▶ _WORK REQUIRED_
Gather each line of the entries below that includes "none".

▶ _RECORD EXTRACTS_
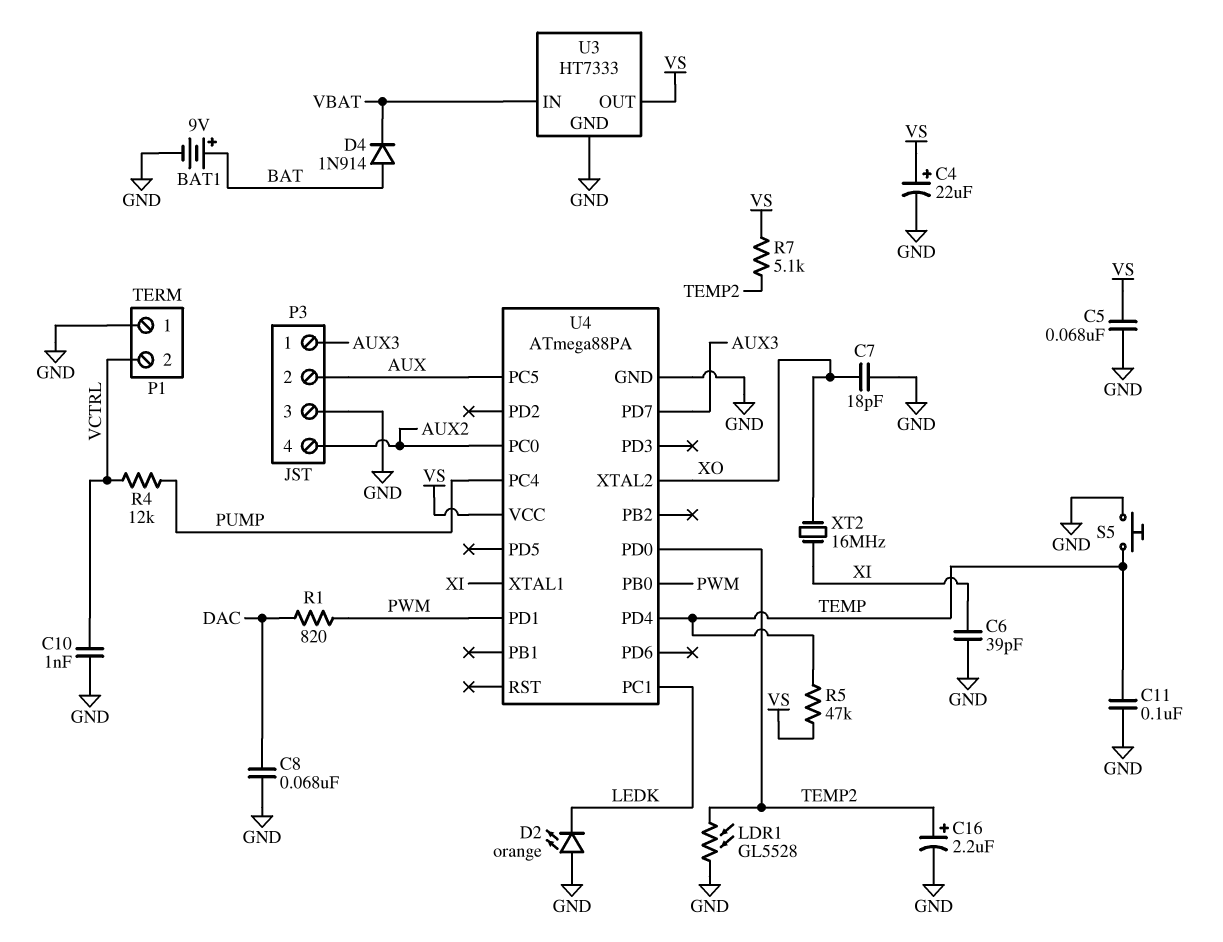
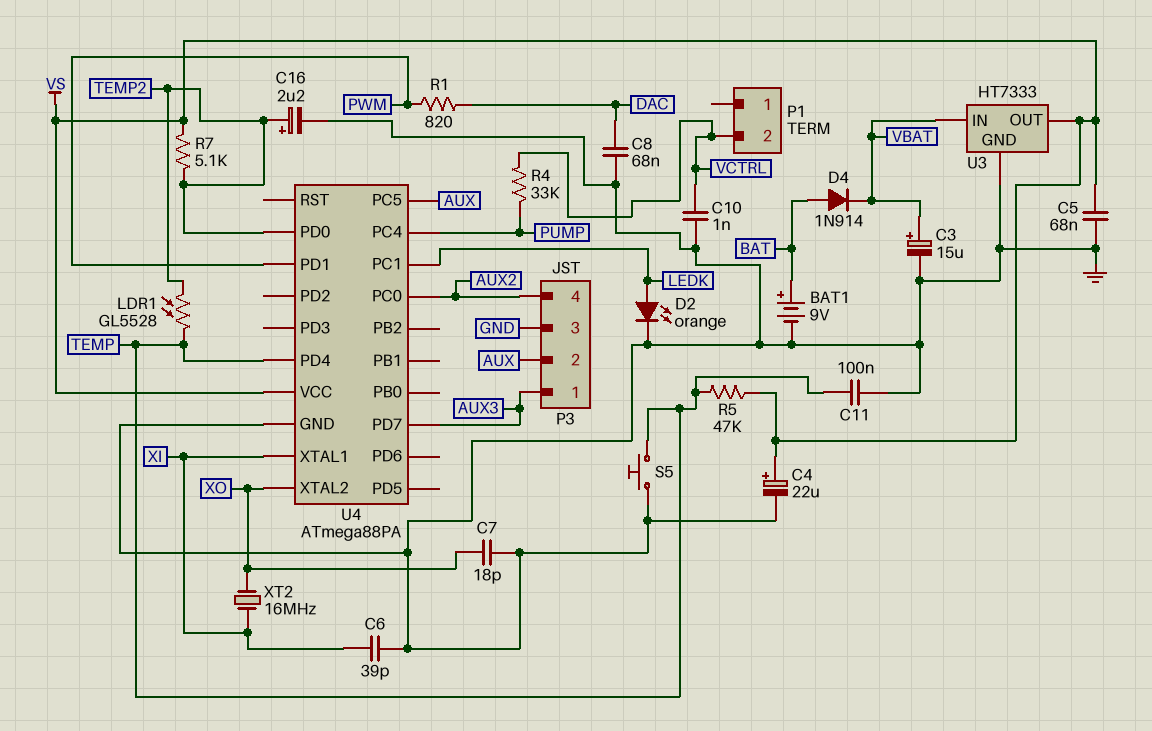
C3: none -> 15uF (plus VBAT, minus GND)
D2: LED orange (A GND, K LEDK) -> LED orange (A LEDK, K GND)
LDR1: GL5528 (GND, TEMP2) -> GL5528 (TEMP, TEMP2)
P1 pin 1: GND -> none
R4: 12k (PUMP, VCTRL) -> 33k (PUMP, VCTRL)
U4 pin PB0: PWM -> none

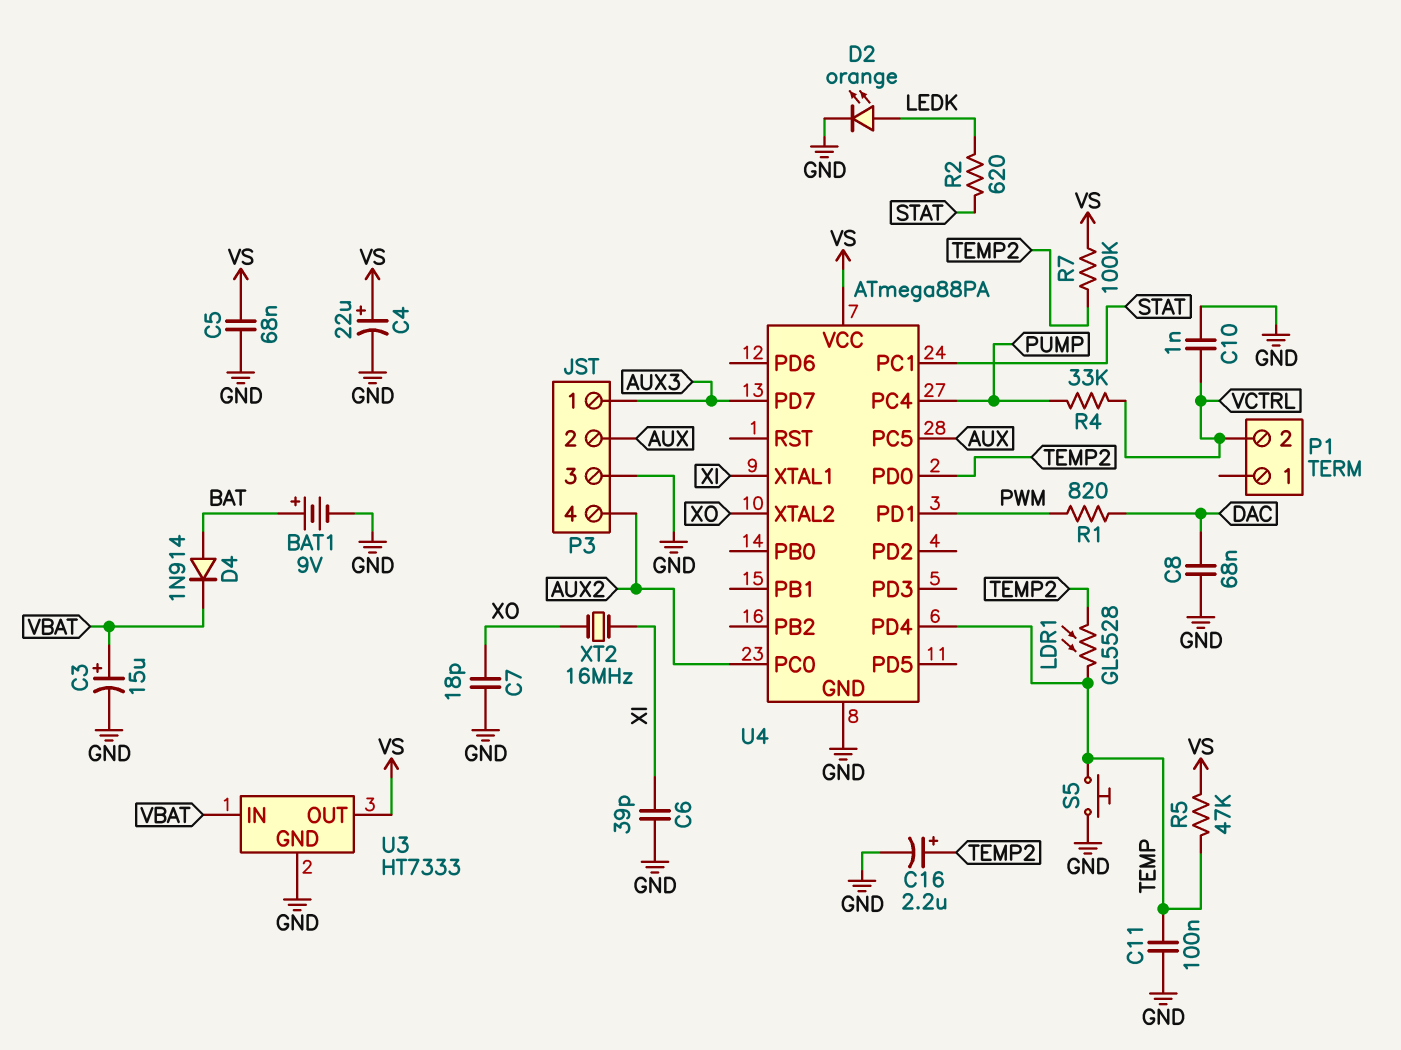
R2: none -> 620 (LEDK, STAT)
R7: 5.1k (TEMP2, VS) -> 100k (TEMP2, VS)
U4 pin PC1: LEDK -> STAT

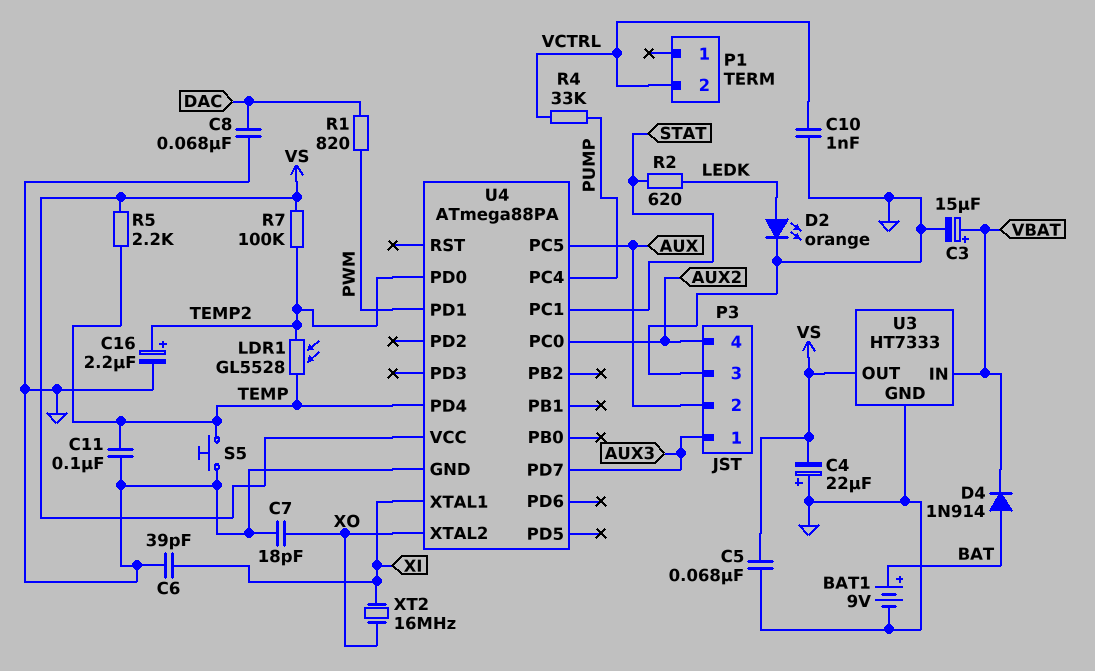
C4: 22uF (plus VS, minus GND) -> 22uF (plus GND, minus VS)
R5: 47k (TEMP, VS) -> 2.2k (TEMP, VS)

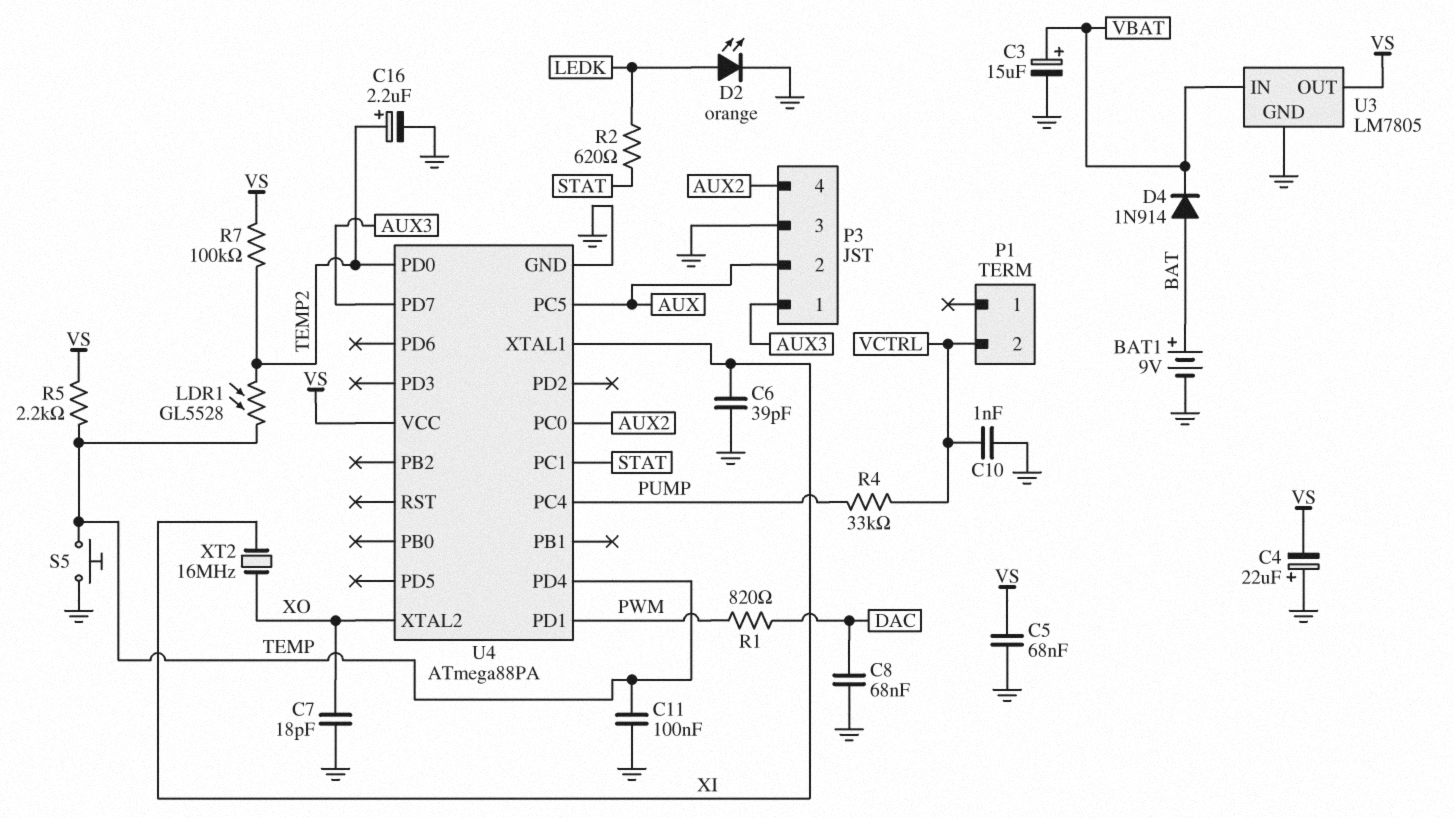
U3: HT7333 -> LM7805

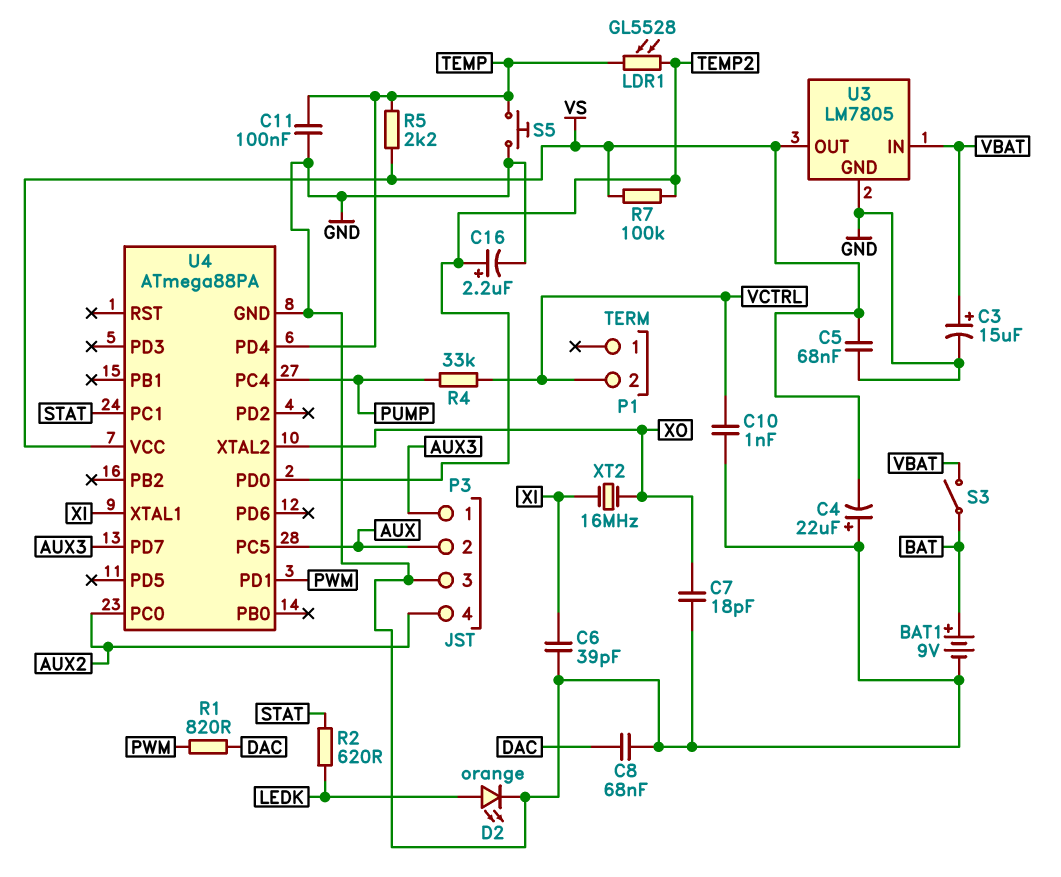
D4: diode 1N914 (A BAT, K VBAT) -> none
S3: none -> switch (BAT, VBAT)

▶ _EXERCISE SOLUTION_
C3: none -> 15uF (plus VBAT, minus GND)
P1 pin 1: GND -> none
U4 pin PB0: PWM -> none
R2: none -> 620 (LEDK, STAT)
D4: diode 1N914 (A BAT, K VBAT) -> none
S3: none -> switch (BAT, VBAT)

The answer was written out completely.